- [Exercise description]:
Swap "centreline" for "centerline" throughout the items, from the first line through the line containing "road 3 (residential): [(0,133),(93,221)]", and give those lines again with nothing else changed.

- [Dataset records]:
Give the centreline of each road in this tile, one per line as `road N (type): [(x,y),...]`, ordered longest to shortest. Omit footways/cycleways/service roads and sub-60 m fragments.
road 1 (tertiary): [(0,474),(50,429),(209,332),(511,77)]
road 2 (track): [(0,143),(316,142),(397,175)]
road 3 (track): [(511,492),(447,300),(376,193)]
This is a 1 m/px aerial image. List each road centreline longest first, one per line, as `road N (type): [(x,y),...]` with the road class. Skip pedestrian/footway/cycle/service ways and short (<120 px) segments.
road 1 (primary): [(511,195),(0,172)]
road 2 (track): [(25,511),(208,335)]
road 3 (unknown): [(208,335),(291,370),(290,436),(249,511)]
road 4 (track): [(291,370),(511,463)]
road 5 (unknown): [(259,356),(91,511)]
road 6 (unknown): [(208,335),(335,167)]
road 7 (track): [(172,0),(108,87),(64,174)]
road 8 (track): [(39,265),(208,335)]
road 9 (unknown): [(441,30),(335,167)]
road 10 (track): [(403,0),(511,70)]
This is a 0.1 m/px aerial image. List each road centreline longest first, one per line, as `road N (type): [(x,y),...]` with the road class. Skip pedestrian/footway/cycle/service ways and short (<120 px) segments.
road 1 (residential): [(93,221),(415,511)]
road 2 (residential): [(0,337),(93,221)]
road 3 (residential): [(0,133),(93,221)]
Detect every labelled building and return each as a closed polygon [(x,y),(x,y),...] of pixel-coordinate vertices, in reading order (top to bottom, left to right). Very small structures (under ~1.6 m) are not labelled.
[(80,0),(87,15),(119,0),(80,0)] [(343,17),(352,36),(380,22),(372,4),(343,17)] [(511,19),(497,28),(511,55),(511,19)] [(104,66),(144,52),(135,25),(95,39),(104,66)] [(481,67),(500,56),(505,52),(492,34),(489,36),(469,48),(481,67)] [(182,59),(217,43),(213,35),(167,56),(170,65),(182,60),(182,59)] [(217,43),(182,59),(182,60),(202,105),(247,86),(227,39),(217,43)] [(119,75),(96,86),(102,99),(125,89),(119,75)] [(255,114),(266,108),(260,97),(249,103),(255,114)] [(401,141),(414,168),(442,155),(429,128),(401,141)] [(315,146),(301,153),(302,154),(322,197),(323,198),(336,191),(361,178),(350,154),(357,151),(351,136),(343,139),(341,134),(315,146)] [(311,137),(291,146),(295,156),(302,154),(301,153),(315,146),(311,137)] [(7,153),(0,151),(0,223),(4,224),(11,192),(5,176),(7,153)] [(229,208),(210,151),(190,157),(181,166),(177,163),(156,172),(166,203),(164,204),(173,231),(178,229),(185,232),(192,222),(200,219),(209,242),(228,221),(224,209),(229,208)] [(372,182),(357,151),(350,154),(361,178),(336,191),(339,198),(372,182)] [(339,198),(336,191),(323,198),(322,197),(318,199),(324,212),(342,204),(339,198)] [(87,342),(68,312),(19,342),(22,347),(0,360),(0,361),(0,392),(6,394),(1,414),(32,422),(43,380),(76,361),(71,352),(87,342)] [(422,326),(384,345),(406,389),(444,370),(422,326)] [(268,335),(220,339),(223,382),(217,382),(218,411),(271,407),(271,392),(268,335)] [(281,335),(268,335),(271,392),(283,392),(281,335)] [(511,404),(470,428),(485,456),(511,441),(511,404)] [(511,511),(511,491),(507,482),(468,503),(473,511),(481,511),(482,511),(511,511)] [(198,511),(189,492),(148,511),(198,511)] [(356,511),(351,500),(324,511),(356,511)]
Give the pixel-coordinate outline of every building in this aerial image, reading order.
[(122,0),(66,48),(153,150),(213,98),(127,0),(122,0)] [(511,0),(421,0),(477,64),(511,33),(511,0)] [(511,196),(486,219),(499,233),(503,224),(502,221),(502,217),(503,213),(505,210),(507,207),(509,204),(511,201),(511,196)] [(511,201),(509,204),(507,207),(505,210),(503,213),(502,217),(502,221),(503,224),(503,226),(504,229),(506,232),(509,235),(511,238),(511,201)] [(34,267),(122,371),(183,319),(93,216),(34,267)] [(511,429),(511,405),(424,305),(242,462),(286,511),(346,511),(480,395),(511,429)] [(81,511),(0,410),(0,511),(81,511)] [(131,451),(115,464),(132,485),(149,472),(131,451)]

- [Reply to the exercise]:
Give the centerline of each road in this tile, one per line as `road N (type): [(x,y),...]`, ordered longest to shortest. Omit footways/cycleways/service roads and sub-60 m fragments.
road 1 (tertiary): [(0,474),(50,429),(209,332),(511,77)]
road 2 (track): [(0,143),(316,142),(397,175)]
road 3 (track): [(511,492),(447,300),(376,193)]
This is a 1 m/px aerial image. List each road centerline longest first, one per line, as `road N (type): [(x,y),...]` with the road class. Skip pedestrian/footway/cycle/service ways and short (<120 px) segments.
road 1 (primary): [(511,195),(0,172)]
road 2 (track): [(25,511),(208,335)]
road 3 (unknown): [(208,335),(291,370),(290,436),(249,511)]
road 4 (track): [(291,370),(511,463)]
road 5 (unknown): [(259,356),(91,511)]
road 6 (unknown): [(208,335),(335,167)]
road 7 (track): [(172,0),(108,87),(64,174)]
road 8 (track): [(39,265),(208,335)]
road 9 (unknown): [(441,30),(335,167)]
road 10 (track): [(403,0),(511,70)]
This is a 0.1 m/px aerial image. List each road centerline longest first, one per line, as `road N (type): [(x,y),...]` with the road class. Skip pedestrian/footway/cycle/service ways and short (<120 px) segments.
road 1 (residential): [(93,221),(415,511)]
road 2 (residential): [(0,337),(93,221)]
road 3 (residential): [(0,133),(93,221)]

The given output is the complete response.